- Before and after images:
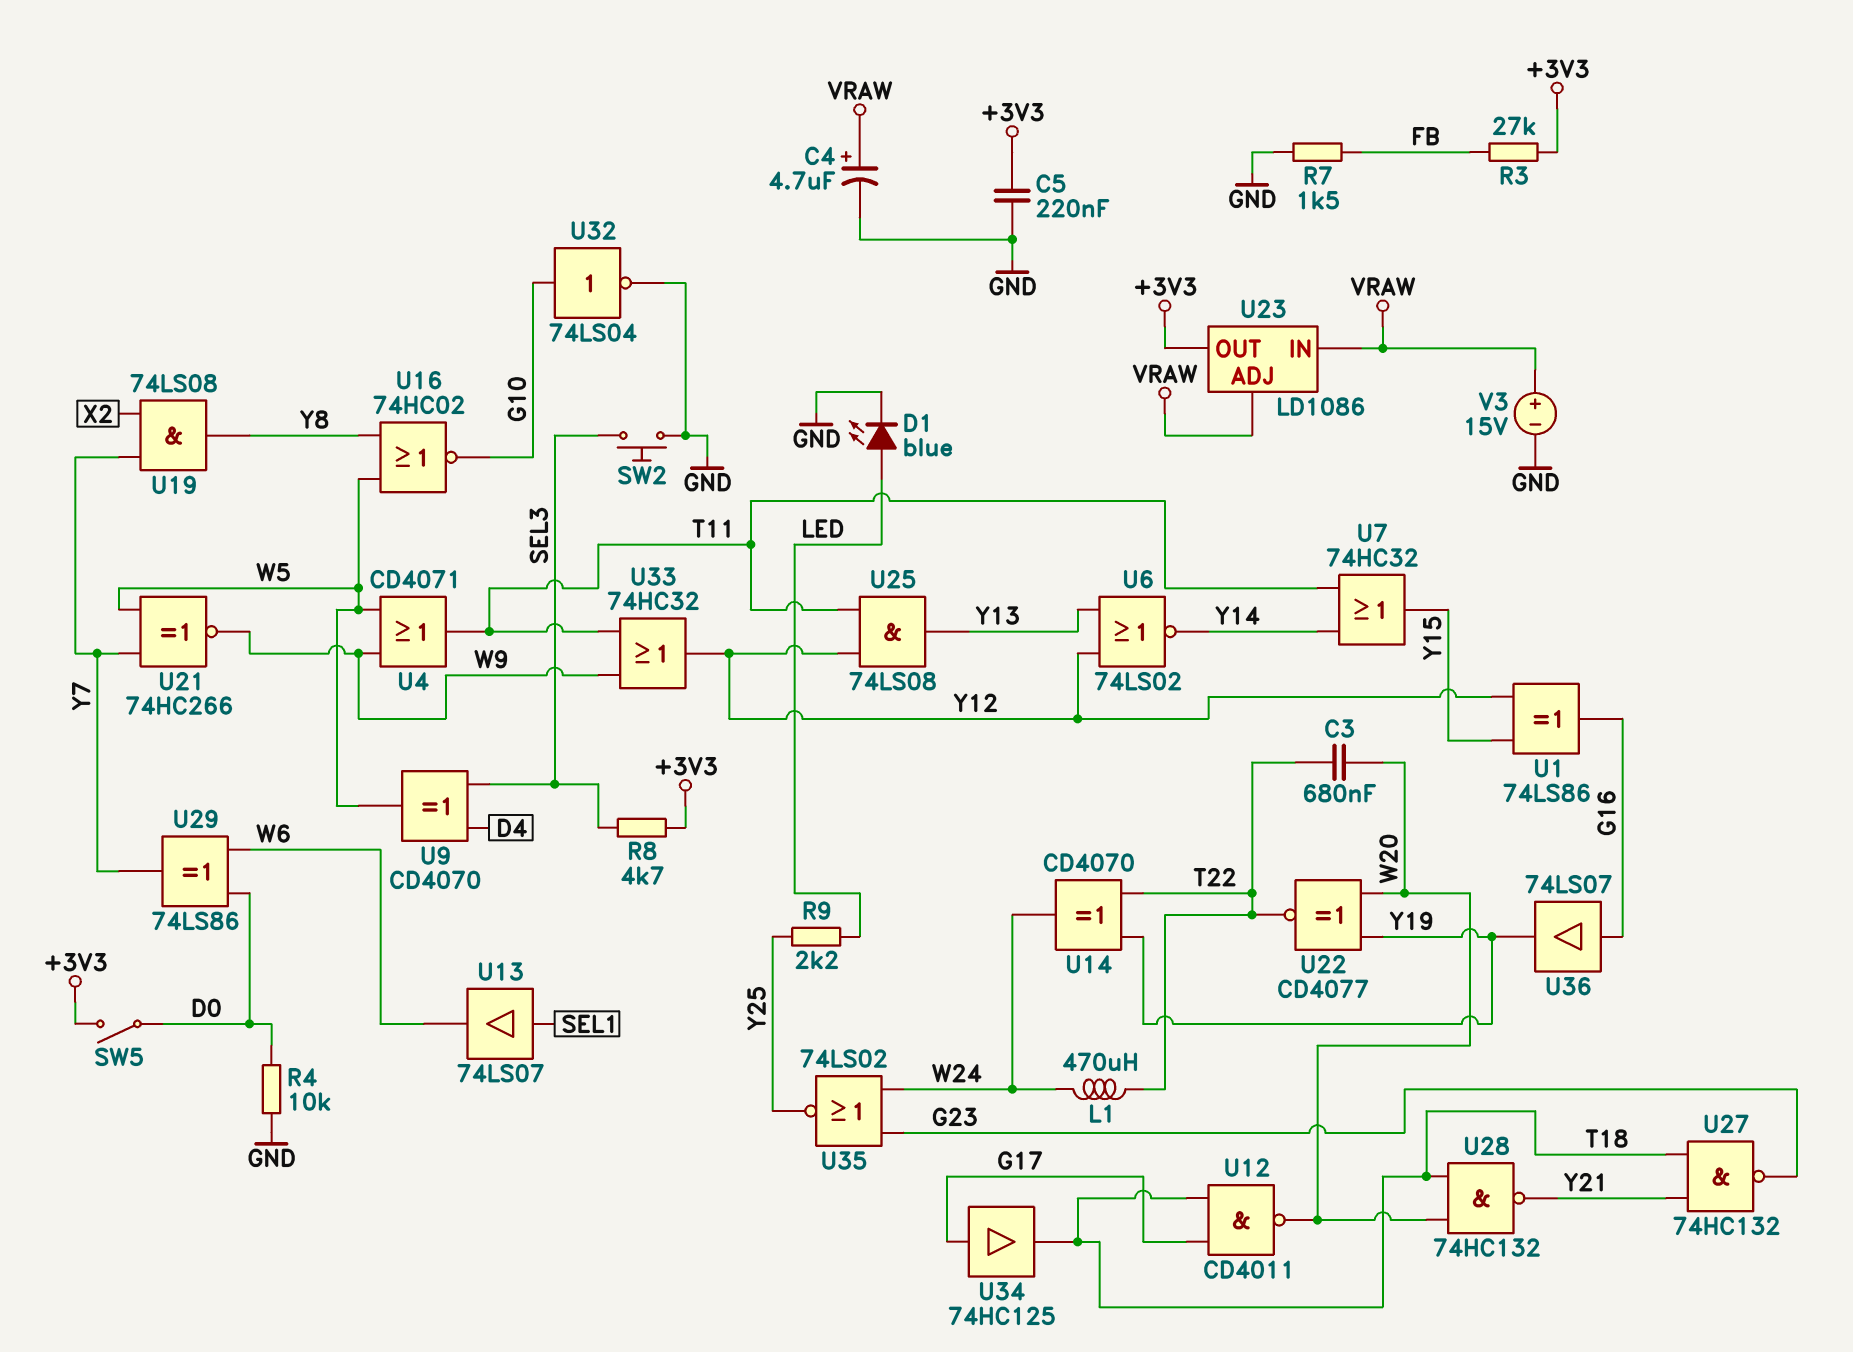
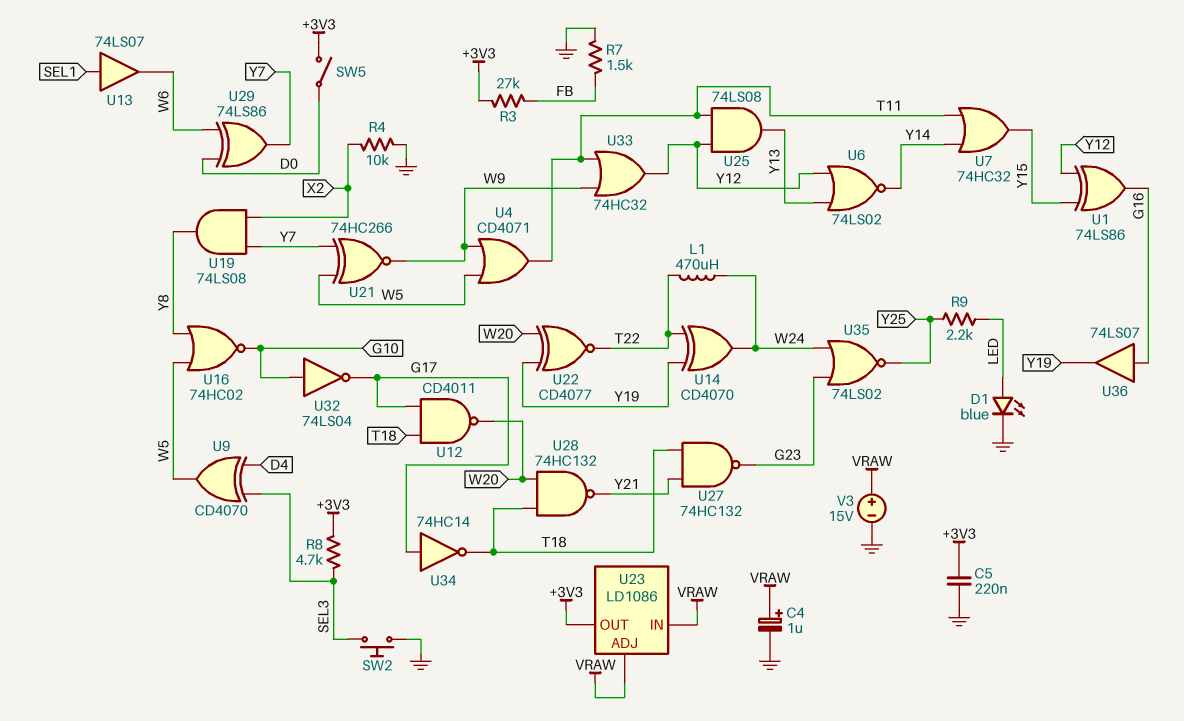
C3: 680nF (T22, W20) -> none
C4: 4.7uF (plus VRAW, minus GND) -> 1uF (plus VRAW, minus GND)
R4: 10k (D0, GND) -> 10k (GND, X2)
U32: NOT 74LS04 (in G10, out GND) -> NOT 74LS04 (in G10, out G17)
U34: buffer 74HC125 (in G17, out T18) -> NOT 74HC14 (in G17, out T18)

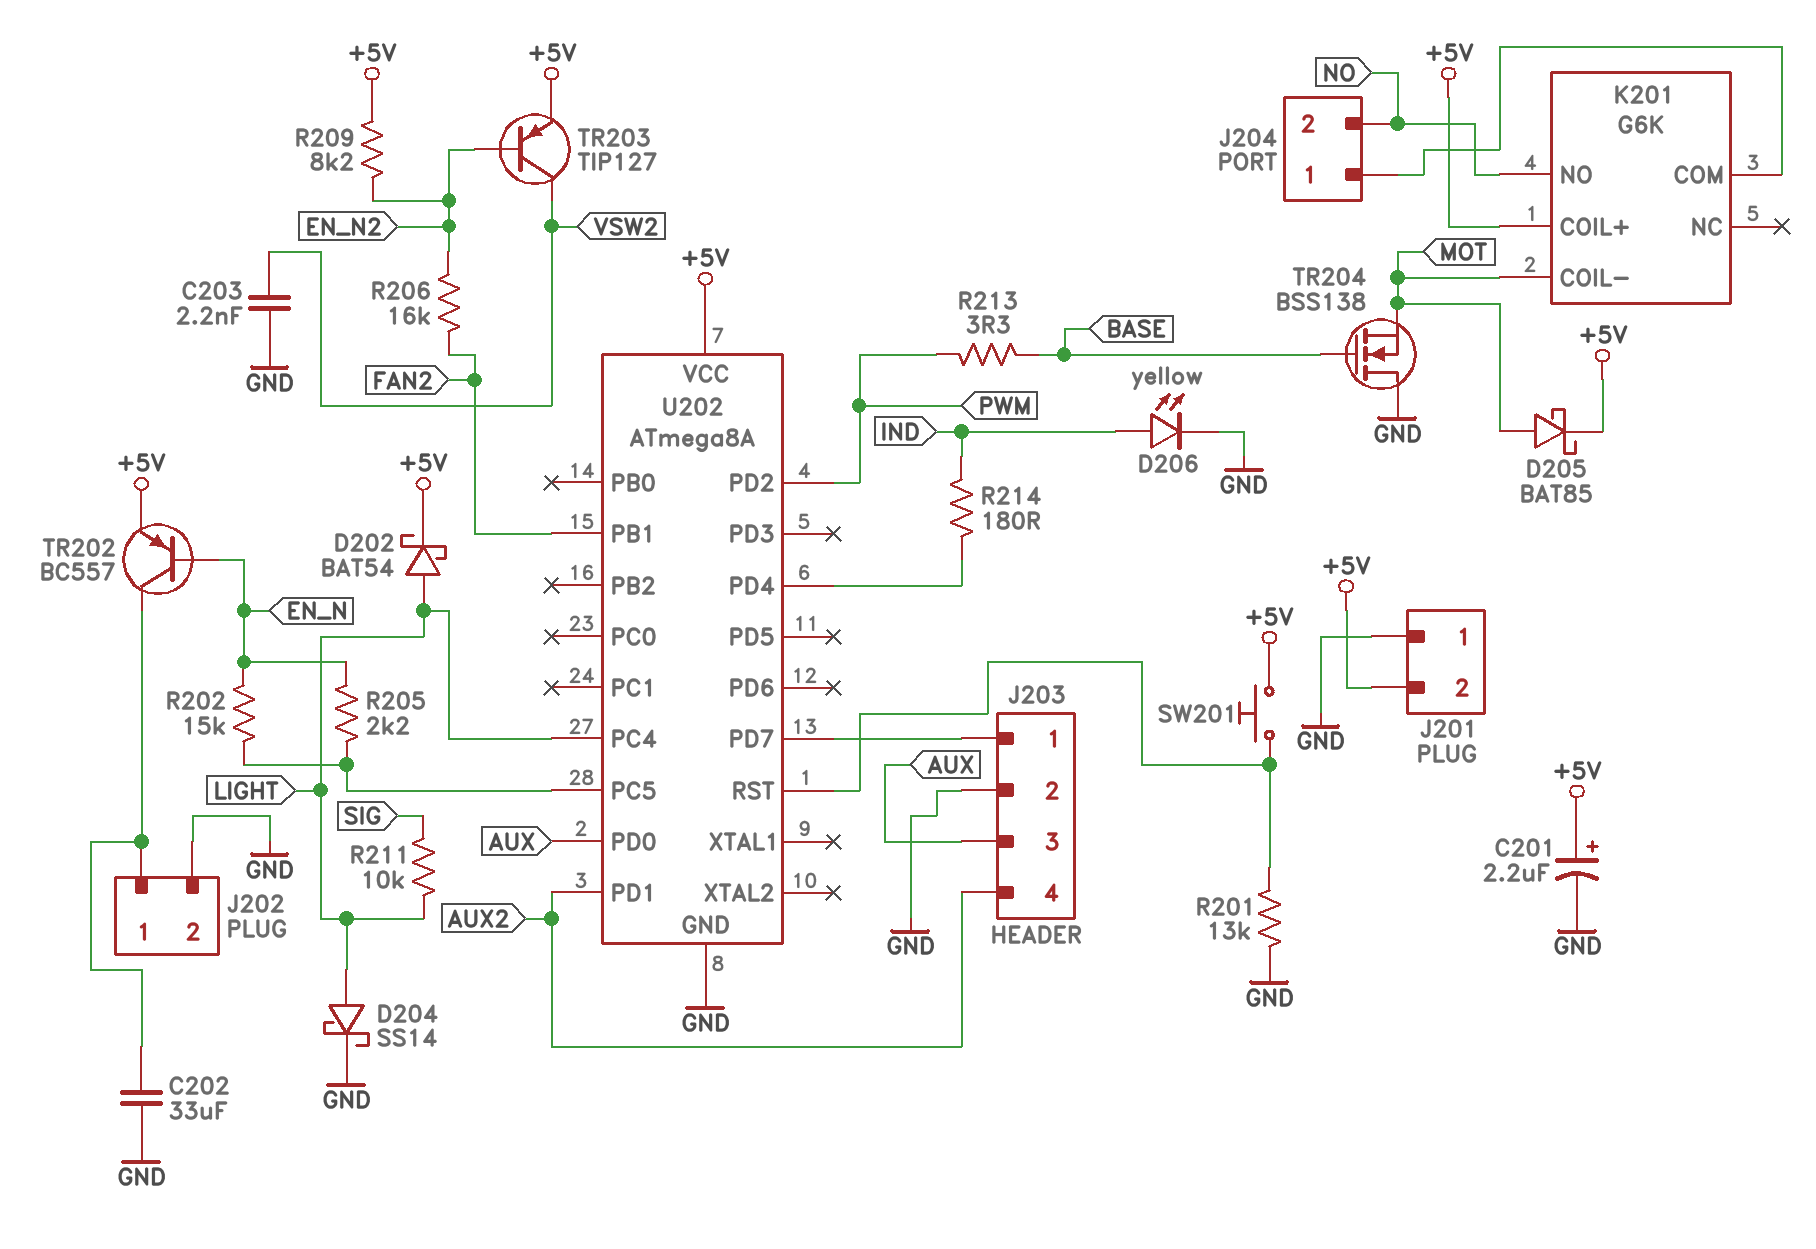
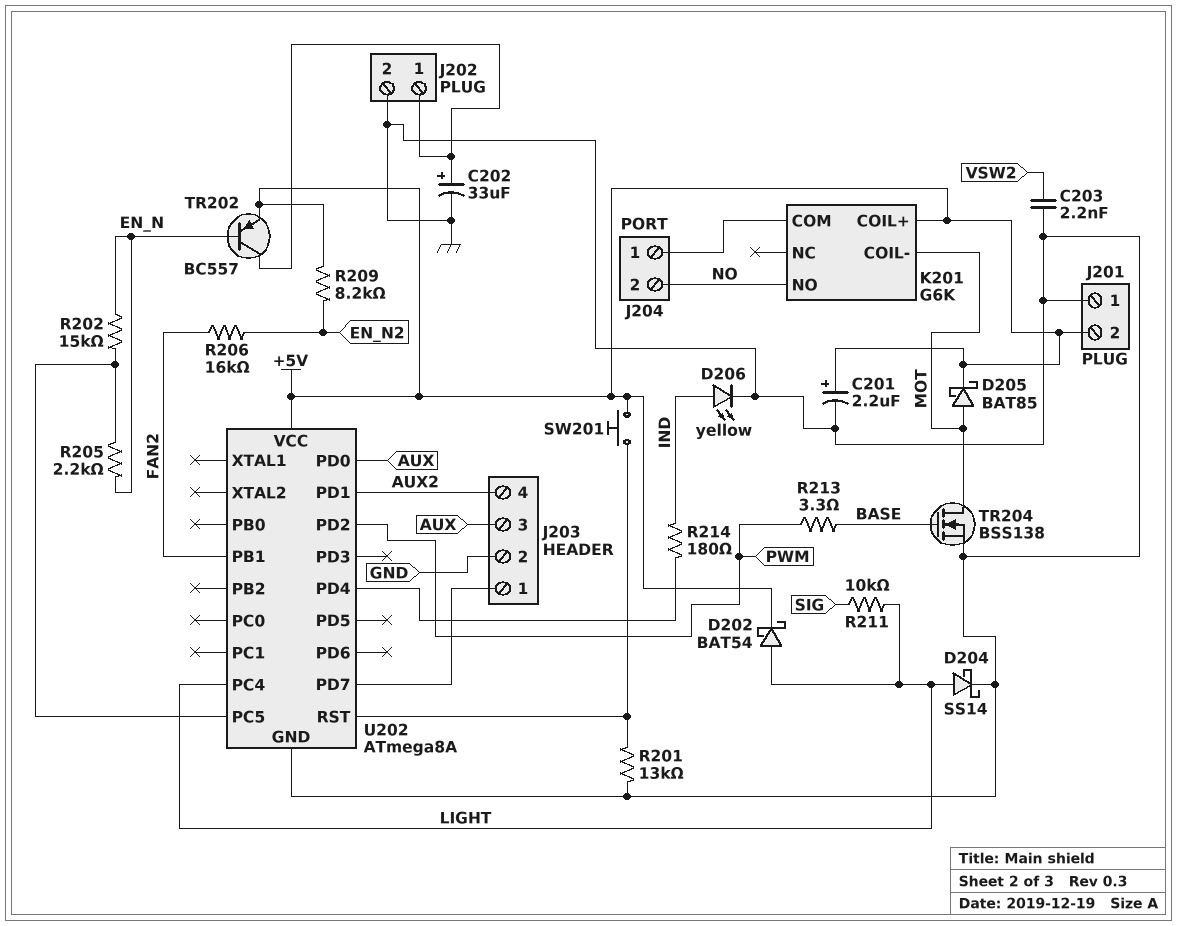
C202: 33uF (GND, J202/1) -> 33uF (plus J202/1, minus GND)
TR203: PNP TIP127 (B EN_N2, C VSW2, E +5V) -> none
TR204: NMOS BSS138 (G BASE, D GND, S MOT) -> NMOS BSS138 (G BASE, D MOT, S GND)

- What is needed:
What the reply must contain is an exact transcription of the data above and none of its pictures.

- Written solution:
C3: 680nF (T22, W20) -> none
C4: 4.7uF (plus VRAW, minus GND) -> 1uF (plus VRAW, minus GND)
R4: 10k (D0, GND) -> 10k (GND, X2)
U32: NOT 74LS04 (in G10, out GND) -> NOT 74LS04 (in G10, out G17)
U34: buffer 74HC125 (in G17, out T18) -> NOT 74HC14 (in G17, out T18)

C202: 33uF (GND, J202/1) -> 33uF (plus J202/1, minus GND)
TR203: PNP TIP127 (B EN_N2, C VSW2, E +5V) -> none
TR204: NMOS BSS138 (G BASE, D GND, S MOT) -> NMOS BSS138 (G BASE, D MOT, S GND)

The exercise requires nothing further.